Source information.
————————

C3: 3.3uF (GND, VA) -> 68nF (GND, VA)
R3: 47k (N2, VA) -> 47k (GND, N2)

————————

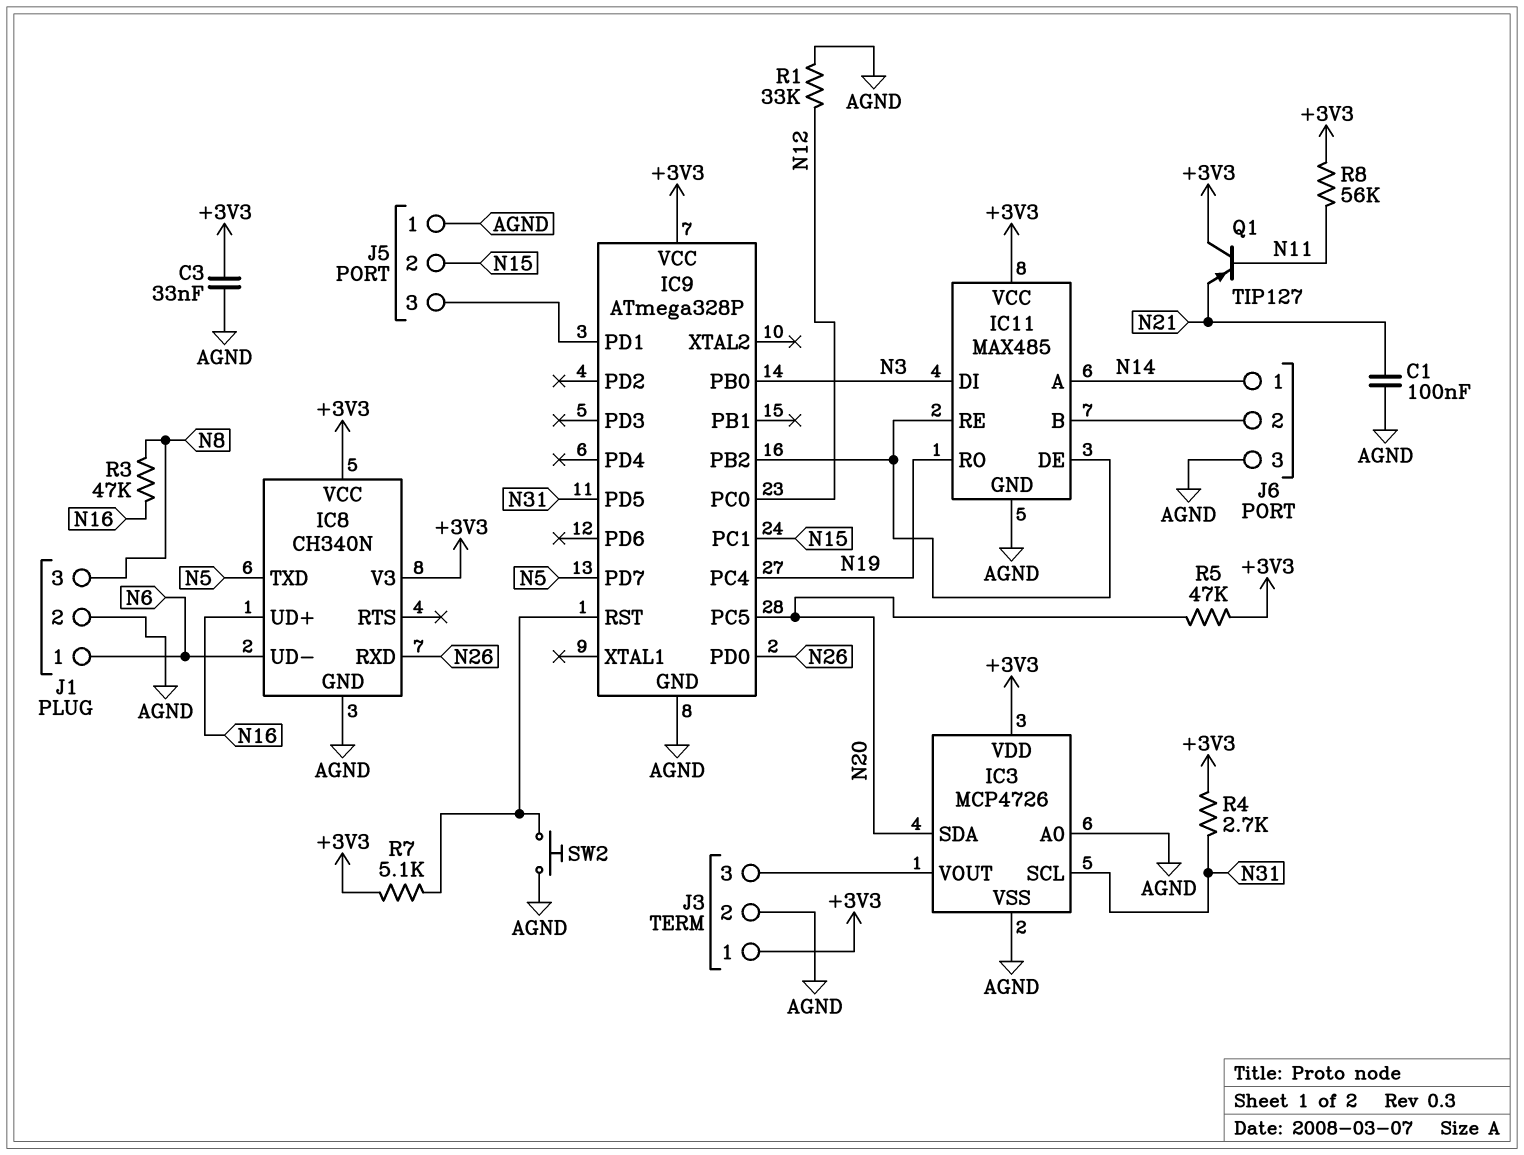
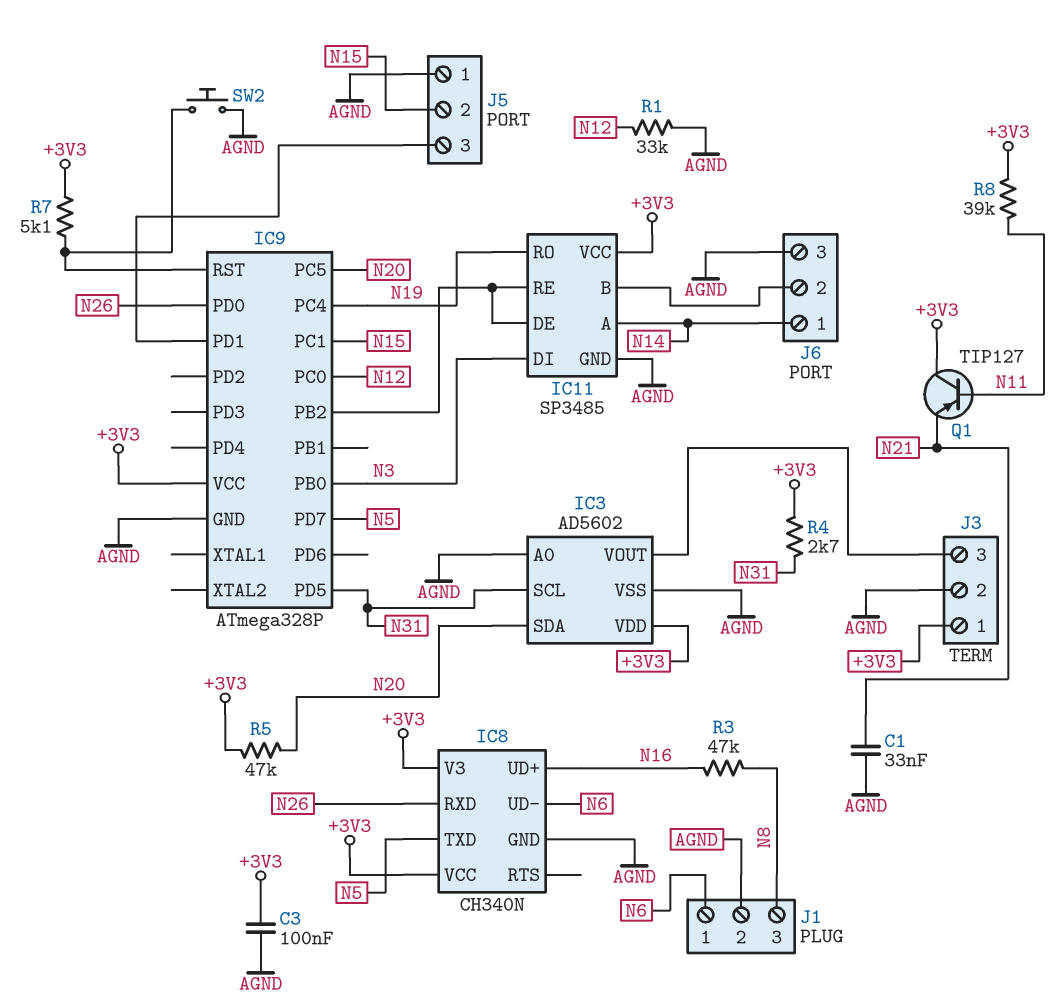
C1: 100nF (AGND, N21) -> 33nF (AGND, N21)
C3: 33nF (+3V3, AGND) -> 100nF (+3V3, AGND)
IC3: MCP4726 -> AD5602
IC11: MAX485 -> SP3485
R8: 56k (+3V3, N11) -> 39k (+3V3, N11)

————————

Task requirements.
Every line of the listing that holds the string "AGND" counts once. Give the total alone.

Task solution.
2